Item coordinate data
● ● ● ●

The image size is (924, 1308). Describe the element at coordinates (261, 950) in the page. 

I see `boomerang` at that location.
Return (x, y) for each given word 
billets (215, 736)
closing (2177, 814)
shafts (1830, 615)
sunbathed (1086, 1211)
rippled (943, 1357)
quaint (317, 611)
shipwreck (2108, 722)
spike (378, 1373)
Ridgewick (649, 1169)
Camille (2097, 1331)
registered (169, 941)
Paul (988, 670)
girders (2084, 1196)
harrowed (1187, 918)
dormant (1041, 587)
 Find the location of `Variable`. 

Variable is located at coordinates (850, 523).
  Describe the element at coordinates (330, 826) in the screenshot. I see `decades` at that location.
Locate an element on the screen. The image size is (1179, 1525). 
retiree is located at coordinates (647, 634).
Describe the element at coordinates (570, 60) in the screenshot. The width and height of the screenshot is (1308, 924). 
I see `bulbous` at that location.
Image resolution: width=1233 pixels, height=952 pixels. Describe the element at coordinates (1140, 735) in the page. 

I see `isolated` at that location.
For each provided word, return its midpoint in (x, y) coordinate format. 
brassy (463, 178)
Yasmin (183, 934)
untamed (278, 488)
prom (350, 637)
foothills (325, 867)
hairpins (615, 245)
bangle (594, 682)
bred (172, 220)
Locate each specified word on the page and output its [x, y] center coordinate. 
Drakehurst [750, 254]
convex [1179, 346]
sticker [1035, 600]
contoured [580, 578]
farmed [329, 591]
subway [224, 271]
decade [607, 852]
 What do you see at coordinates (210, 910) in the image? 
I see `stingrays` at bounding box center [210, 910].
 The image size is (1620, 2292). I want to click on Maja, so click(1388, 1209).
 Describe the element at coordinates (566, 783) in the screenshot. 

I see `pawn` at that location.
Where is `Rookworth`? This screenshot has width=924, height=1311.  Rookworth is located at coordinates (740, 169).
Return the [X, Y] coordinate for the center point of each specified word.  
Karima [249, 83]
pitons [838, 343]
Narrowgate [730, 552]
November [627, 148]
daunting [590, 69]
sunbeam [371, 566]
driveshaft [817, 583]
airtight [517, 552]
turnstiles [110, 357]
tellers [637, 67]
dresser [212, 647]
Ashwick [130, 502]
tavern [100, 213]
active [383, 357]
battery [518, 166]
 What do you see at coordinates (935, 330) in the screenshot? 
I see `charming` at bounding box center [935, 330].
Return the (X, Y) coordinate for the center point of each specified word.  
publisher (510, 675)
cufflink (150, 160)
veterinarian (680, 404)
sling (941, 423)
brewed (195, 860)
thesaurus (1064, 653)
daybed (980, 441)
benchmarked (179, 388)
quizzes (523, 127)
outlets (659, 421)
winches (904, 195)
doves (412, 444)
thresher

● ● ● ●

# Given exercise
Reproduce the data above, substituting "midpoint" for every occurrence of "center point" and leaving everything else unchanged.

# Answer for this exercise
The image size is (924, 1308). Describe the element at coordinates (261, 950) in the page. 

I see `boomerang` at that location.
Return (x, y) for each given word 
billets (215, 736)
closing (2177, 814)
shafts (1830, 615)
sunbathed (1086, 1211)
rippled (943, 1357)
quaint (317, 611)
shipwreck (2108, 722)
spike (378, 1373)
Ridgewick (649, 1169)
Camille (2097, 1331)
registered (169, 941)
Paul (988, 670)
girders (2084, 1196)
harrowed (1187, 918)
dormant (1041, 587)
 Find the location of `Variable`. 

Variable is located at coordinates (850, 523).
  Describe the element at coordinates (330, 826) in the screenshot. I see `decades` at that location.
Locate an element on the screen. The image size is (1179, 1525). 
retiree is located at coordinates (647, 634).
Describe the element at coordinates (570, 60) in the screenshot. The width and height of the screenshot is (1308, 924). 
I see `bulbous` at that location.
Image resolution: width=1233 pixels, height=952 pixels. Describe the element at coordinates (1140, 735) in the page. 

I see `isolated` at that location.
For each provided word, return its midpoint in (x, y) coordinate format. 
brassy (463, 178)
Yasmin (183, 934)
untamed (278, 488)
prom (350, 637)
foothills (325, 867)
hairpins (615, 245)
bangle (594, 682)
bred (172, 220)
Locate each specified word on the page and output its [x, y] center coordinate. 
Drakehurst [750, 254]
convex [1179, 346]
sticker [1035, 600]
contoured [580, 578]
farmed [329, 591]
subway [224, 271]
decade [607, 852]
 What do you see at coordinates (210, 910) in the image? 
I see `stingrays` at bounding box center [210, 910].
 The image size is (1620, 2292). I want to click on Maja, so click(1388, 1209).
 Describe the element at coordinates (566, 783) in the screenshot. 

I see `pawn` at that location.
Where is `Rookworth`? This screenshot has width=924, height=1311.  Rookworth is located at coordinates (740, 169).
Return the [X, Y] coordinate for the midpoint of each specified word.  
Karima [249, 83]
pitons [838, 343]
Narrowgate [730, 552]
November [627, 148]
daunting [590, 69]
sunbeam [371, 566]
driveshaft [817, 583]
airtight [517, 552]
turnstiles [110, 357]
tellers [637, 67]
dresser [212, 647]
Ashwick [130, 502]
tavern [100, 213]
active [383, 357]
battery [518, 166]
 What do you see at coordinates (935, 330) in the screenshot? 
I see `charming` at bounding box center [935, 330].
Return the (X, Y) coordinate for the midpoint of each specified word.  
publisher (510, 675)
cufflink (150, 160)
veterinarian (680, 404)
sling (941, 423)
brewed (195, 860)
thesaurus (1064, 653)
daybed (980, 441)
benchmarked (179, 388)
quizzes (523, 127)
outlets (659, 421)
winches (904, 195)
doves (412, 444)
thresher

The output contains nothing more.